» Available data
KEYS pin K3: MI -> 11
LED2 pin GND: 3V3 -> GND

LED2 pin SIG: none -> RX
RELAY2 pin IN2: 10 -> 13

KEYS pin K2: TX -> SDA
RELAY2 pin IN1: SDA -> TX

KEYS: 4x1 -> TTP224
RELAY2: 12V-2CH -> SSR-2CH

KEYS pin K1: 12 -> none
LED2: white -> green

» Work to complete
Pull every line containing "KEYS" from the data.

» Problem solution
KEYS pin K3: MI -> 11
KEYS pin K2: TX -> SDA
KEYS: 4x1 -> TTP224
KEYS pin K1: 12 -> none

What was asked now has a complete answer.